DATASET ENTRIES Block Start
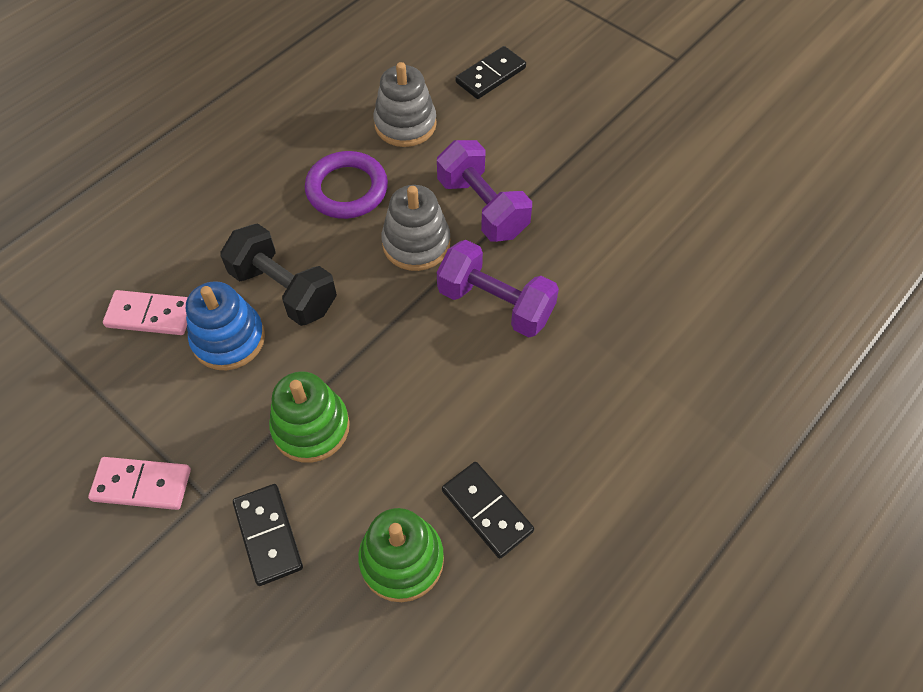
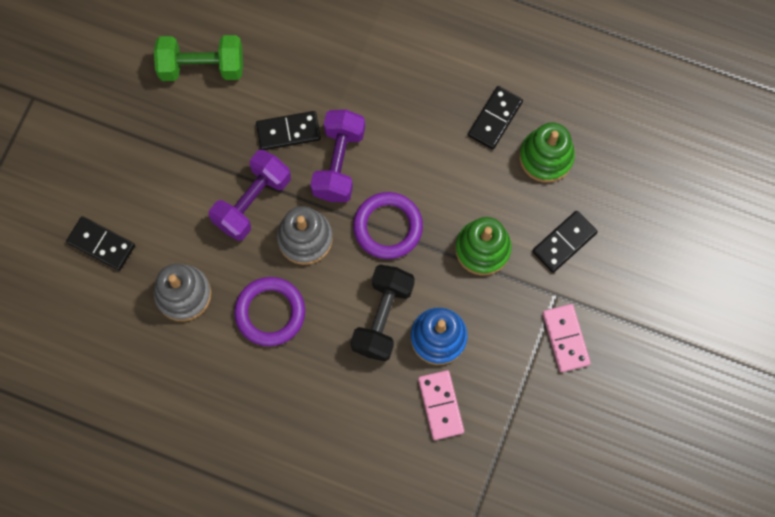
camera: 110 degrees left, 15 degrees up
(391, 330) = (388, 227): none -> purple ring
(556, 264) = (288, 132): none -> black domino
(671, 205) = (202, 67): none -> green dumbbell

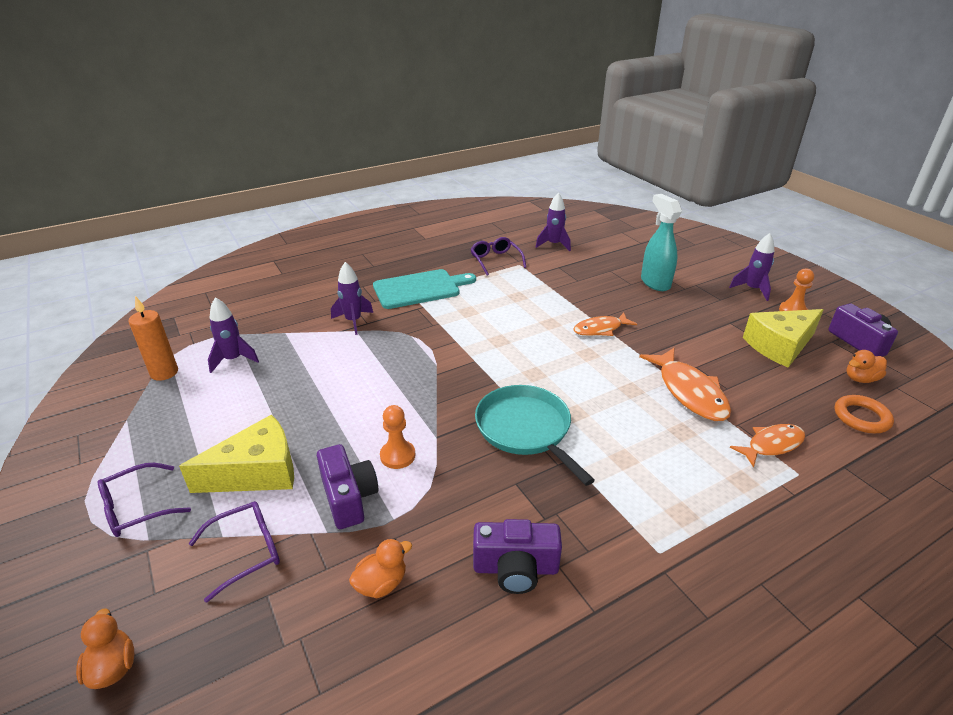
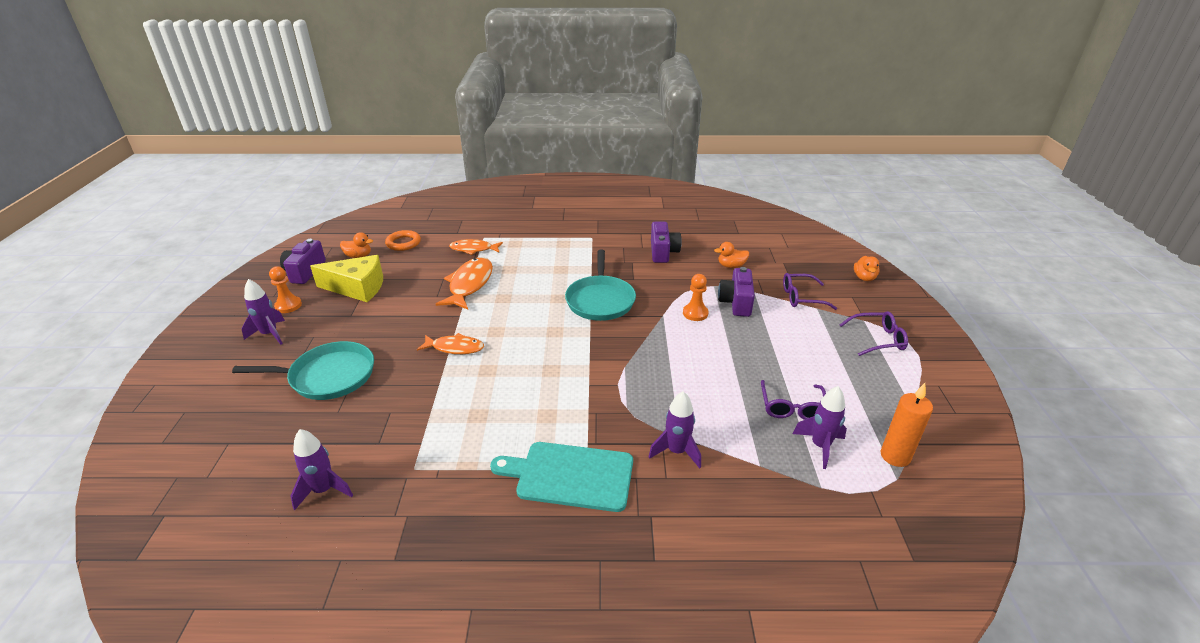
camera: 150 degrees left, 0 degrees up
(257, 472) = (795, 334): yellow cheese -> none
(495, 260) = (432, 491): purple glasses -> purple glasses (792, 407)
(515, 568) = (663, 252): purple camera -> purple camera turned 60 degrees clockwise
(655, 283) = (328, 376): turquoise spray bottle -> turquoise pan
DATASET ENTRIES Block End
### [TASK TO COMPLETE]
Count up the lines in the entries that hold "degrees", and respond with that count and no other text.

### [OUTPUT OF THE EXERCISE]
3